*AVAILABLE RECORDS*

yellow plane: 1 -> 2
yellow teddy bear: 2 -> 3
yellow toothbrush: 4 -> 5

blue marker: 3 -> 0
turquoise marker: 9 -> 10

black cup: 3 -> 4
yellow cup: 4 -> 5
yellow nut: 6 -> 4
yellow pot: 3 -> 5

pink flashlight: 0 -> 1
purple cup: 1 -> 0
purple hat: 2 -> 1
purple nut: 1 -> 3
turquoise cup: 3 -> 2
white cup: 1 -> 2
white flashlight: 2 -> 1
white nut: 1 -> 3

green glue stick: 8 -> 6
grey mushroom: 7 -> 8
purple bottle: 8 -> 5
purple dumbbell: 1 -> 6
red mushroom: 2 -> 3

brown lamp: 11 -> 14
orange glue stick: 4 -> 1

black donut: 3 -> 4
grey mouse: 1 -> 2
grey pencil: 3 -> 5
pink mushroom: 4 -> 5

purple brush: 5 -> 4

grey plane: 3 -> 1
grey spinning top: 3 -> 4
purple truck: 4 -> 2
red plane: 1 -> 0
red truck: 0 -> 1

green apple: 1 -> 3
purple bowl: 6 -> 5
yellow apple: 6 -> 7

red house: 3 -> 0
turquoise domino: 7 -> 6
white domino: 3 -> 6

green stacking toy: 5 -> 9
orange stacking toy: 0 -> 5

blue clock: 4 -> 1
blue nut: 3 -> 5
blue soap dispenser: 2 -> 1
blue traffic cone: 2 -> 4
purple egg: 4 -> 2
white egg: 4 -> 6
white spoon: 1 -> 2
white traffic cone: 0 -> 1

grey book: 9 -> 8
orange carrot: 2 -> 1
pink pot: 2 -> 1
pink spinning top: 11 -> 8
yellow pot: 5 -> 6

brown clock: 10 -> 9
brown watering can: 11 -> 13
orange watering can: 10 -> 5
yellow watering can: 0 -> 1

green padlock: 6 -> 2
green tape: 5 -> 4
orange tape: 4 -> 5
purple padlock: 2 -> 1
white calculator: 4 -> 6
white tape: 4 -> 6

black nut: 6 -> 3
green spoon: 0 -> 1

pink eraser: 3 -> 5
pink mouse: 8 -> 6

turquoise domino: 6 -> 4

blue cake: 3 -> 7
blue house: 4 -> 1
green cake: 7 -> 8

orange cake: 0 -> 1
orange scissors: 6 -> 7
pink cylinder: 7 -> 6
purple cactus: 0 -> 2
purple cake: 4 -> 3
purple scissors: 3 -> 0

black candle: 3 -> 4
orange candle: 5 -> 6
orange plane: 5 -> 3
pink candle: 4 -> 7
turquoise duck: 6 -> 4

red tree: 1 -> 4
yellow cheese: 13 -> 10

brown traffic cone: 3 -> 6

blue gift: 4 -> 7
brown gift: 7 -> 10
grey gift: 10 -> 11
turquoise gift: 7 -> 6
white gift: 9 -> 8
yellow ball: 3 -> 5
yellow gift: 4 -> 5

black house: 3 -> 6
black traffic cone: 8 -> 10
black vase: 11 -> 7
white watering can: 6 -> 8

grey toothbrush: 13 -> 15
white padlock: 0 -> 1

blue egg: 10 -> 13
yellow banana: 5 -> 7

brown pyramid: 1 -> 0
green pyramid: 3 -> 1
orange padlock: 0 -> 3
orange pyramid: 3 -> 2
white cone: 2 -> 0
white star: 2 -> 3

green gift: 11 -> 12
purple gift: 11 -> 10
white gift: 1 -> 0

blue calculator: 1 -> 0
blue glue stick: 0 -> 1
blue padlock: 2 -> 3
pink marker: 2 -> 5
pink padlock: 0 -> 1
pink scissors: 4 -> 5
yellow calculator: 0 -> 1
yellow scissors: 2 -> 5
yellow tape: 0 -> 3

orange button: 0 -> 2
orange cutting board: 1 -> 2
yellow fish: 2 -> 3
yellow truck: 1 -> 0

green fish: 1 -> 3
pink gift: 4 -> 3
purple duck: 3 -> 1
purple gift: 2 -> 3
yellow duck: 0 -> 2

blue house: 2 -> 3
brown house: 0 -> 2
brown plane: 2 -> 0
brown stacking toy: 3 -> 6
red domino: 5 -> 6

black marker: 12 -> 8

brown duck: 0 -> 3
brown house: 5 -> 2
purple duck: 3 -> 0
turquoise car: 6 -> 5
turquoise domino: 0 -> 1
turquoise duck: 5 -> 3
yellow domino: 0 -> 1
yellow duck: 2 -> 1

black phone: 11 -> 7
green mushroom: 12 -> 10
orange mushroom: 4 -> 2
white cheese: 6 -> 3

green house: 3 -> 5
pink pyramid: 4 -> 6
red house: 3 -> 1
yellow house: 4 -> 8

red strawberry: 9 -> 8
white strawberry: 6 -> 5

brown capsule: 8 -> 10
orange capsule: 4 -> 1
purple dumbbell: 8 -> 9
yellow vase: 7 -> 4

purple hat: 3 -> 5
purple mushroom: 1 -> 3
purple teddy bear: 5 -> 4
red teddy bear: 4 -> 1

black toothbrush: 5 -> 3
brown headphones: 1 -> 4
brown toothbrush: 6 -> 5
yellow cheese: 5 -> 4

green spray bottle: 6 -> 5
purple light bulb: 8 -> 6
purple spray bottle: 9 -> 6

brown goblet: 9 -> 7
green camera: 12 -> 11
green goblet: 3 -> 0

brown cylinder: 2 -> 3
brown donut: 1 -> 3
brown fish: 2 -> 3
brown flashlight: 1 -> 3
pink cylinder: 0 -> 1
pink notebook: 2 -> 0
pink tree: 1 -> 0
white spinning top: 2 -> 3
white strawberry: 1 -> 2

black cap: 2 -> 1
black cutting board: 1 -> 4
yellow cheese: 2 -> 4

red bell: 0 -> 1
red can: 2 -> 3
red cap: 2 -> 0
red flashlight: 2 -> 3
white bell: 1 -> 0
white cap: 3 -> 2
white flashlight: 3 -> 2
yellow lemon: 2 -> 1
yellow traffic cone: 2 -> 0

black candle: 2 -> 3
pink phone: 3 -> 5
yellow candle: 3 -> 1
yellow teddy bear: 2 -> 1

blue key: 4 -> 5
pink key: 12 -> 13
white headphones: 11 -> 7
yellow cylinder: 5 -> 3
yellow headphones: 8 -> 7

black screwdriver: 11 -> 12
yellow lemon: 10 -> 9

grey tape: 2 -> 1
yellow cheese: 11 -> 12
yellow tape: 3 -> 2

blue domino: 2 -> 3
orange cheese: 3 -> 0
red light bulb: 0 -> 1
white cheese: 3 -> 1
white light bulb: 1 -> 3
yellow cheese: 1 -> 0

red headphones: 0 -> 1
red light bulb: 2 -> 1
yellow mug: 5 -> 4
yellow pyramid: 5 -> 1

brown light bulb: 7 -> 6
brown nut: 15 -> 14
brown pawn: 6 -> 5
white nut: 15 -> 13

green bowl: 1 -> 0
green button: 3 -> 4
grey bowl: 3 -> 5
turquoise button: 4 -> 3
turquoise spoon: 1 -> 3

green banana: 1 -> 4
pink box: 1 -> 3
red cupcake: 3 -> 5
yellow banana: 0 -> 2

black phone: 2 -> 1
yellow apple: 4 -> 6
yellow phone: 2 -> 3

*WORK TO COMPLETE*
Would you please repeat all the entries exactly as written?

*YOUR RESPONSE*
yellow plane: 1 -> 2
yellow teddy bear: 2 -> 3
yellow toothbrush: 4 -> 5

blue marker: 3 -> 0
turquoise marker: 9 -> 10

black cup: 3 -> 4
yellow cup: 4 -> 5
yellow nut: 6 -> 4
yellow pot: 3 -> 5

pink flashlight: 0 -> 1
purple cup: 1 -> 0
purple hat: 2 -> 1
purple nut: 1 -> 3
turquoise cup: 3 -> 2
white cup: 1 -> 2
white flashlight: 2 -> 1
white nut: 1 -> 3

green glue stick: 8 -> 6
grey mushroom: 7 -> 8
purple bottle: 8 -> 5
purple dumbbell: 1 -> 6
red mushroom: 2 -> 3

brown lamp: 11 -> 14
orange glue stick: 4 -> 1

black donut: 3 -> 4
grey mouse: 1 -> 2
grey pencil: 3 -> 5
pink mushroom: 4 -> 5

purple brush: 5 -> 4

grey plane: 3 -> 1
grey spinning top: 3 -> 4
purple truck: 4 -> 2
red plane: 1 -> 0
red truck: 0 -> 1

green apple: 1 -> 3
purple bowl: 6 -> 5
yellow apple: 6 -> 7

red house: 3 -> 0
turquoise domino: 7 -> 6
white domino: 3 -> 6

green stacking toy: 5 -> 9
orange stacking toy: 0 -> 5

blue clock: 4 -> 1
blue nut: 3 -> 5
blue soap dispenser: 2 -> 1
blue traffic cone: 2 -> 4
purple egg: 4 -> 2
white egg: 4 -> 6
white spoon: 1 -> 2
white traffic cone: 0 -> 1

grey book: 9 -> 8
orange carrot: 2 -> 1
pink pot: 2 -> 1
pink spinning top: 11 -> 8
yellow pot: 5 -> 6

brown clock: 10 -> 9
brown watering can: 11 -> 13
orange watering can: 10 -> 5
yellow watering can: 0 -> 1

green padlock: 6 -> 2
green tape: 5 -> 4
orange tape: 4 -> 5
purple padlock: 2 -> 1
white calculator: 4 -> 6
white tape: 4 -> 6

black nut: 6 -> 3
green spoon: 0 -> 1

pink eraser: 3 -> 5
pink mouse: 8 -> 6

turquoise domino: 6 -> 4

blue cake: 3 -> 7
blue house: 4 -> 1
green cake: 7 -> 8

orange cake: 0 -> 1
orange scissors: 6 -> 7
pink cylinder: 7 -> 6
purple cactus: 0 -> 2
purple cake: 4 -> 3
purple scissors: 3 -> 0

black candle: 3 -> 4
orange candle: 5 -> 6
orange plane: 5 -> 3
pink candle: 4 -> 7
turquoise duck: 6 -> 4

red tree: 1 -> 4
yellow cheese: 13 -> 10

brown traffic cone: 3 -> 6

blue gift: 4 -> 7
brown gift: 7 -> 10
grey gift: 10 -> 11
turquoise gift: 7 -> 6
white gift: 9 -> 8
yellow ball: 3 -> 5
yellow gift: 4 -> 5

black house: 3 -> 6
black traffic cone: 8 -> 10
black vase: 11 -> 7
white watering can: 6 -> 8

grey toothbrush: 13 -> 15
white padlock: 0 -> 1

blue egg: 10 -> 13
yellow banana: 5 -> 7

brown pyramid: 1 -> 0
green pyramid: 3 -> 1
orange padlock: 0 -> 3
orange pyramid: 3 -> 2
white cone: 2 -> 0
white star: 2 -> 3

green gift: 11 -> 12
purple gift: 11 -> 10
white gift: 1 -> 0

blue calculator: 1 -> 0
blue glue stick: 0 -> 1
blue padlock: 2 -> 3
pink marker: 2 -> 5
pink padlock: 0 -> 1
pink scissors: 4 -> 5
yellow calculator: 0 -> 1
yellow scissors: 2 -> 5
yellow tape: 0 -> 3

orange button: 0 -> 2
orange cutting board: 1 -> 2
yellow fish: 2 -> 3
yellow truck: 1 -> 0

green fish: 1 -> 3
pink gift: 4 -> 3
purple duck: 3 -> 1
purple gift: 2 -> 3
yellow duck: 0 -> 2

blue house: 2 -> 3
brown house: 0 -> 2
brown plane: 2 -> 0
brown stacking toy: 3 -> 6
red domino: 5 -> 6

black marker: 12 -> 8

brown duck: 0 -> 3
brown house: 5 -> 2
purple duck: 3 -> 0
turquoise car: 6 -> 5
turquoise domino: 0 -> 1
turquoise duck: 5 -> 3
yellow domino: 0 -> 1
yellow duck: 2 -> 1

black phone: 11 -> 7
green mushroom: 12 -> 10
orange mushroom: 4 -> 2
white cheese: 6 -> 3

green house: 3 -> 5
pink pyramid: 4 -> 6
red house: 3 -> 1
yellow house: 4 -> 8

red strawberry: 9 -> 8
white strawberry: 6 -> 5

brown capsule: 8 -> 10
orange capsule: 4 -> 1
purple dumbbell: 8 -> 9
yellow vase: 7 -> 4

purple hat: 3 -> 5
purple mushroom: 1 -> 3
purple teddy bear: 5 -> 4
red teddy bear: 4 -> 1

black toothbrush: 5 -> 3
brown headphones: 1 -> 4
brown toothbrush: 6 -> 5
yellow cheese: 5 -> 4

green spray bottle: 6 -> 5
purple light bulb: 8 -> 6
purple spray bottle: 9 -> 6

brown goblet: 9 -> 7
green camera: 12 -> 11
green goblet: 3 -> 0

brown cylinder: 2 -> 3
brown donut: 1 -> 3
brown fish: 2 -> 3
brown flashlight: 1 -> 3
pink cylinder: 0 -> 1
pink notebook: 2 -> 0
pink tree: 1 -> 0
white spinning top: 2 -> 3
white strawberry: 1 -> 2

black cap: 2 -> 1
black cutting board: 1 -> 4
yellow cheese: 2 -> 4

red bell: 0 -> 1
red can: 2 -> 3
red cap: 2 -> 0
red flashlight: 2 -> 3
white bell: 1 -> 0
white cap: 3 -> 2
white flashlight: 3 -> 2
yellow lemon: 2 -> 1
yellow traffic cone: 2 -> 0

black candle: 2 -> 3
pink phone: 3 -> 5
yellow candle: 3 -> 1
yellow teddy bear: 2 -> 1

blue key: 4 -> 5
pink key: 12 -> 13
white headphones: 11 -> 7
yellow cylinder: 5 -> 3
yellow headphones: 8 -> 7

black screwdriver: 11 -> 12
yellow lemon: 10 -> 9

grey tape: 2 -> 1
yellow cheese: 11 -> 12
yellow tape: 3 -> 2

blue domino: 2 -> 3
orange cheese: 3 -> 0
red light bulb: 0 -> 1
white cheese: 3 -> 1
white light bulb: 1 -> 3
yellow cheese: 1 -> 0

red headphones: 0 -> 1
red light bulb: 2 -> 1
yellow mug: 5 -> 4
yellow pyramid: 5 -> 1

brown light bulb: 7 -> 6
brown nut: 15 -> 14
brown pawn: 6 -> 5
white nut: 15 -> 13

green bowl: 1 -> 0
green button: 3 -> 4
grey bowl: 3 -> 5
turquoise button: 4 -> 3
turquoise spoon: 1 -> 3

green banana: 1 -> 4
pink box: 1 -> 3
red cupcake: 3 -> 5
yellow banana: 0 -> 2

black phone: 2 -> 1
yellow apple: 4 -> 6
yellow phone: 2 -> 3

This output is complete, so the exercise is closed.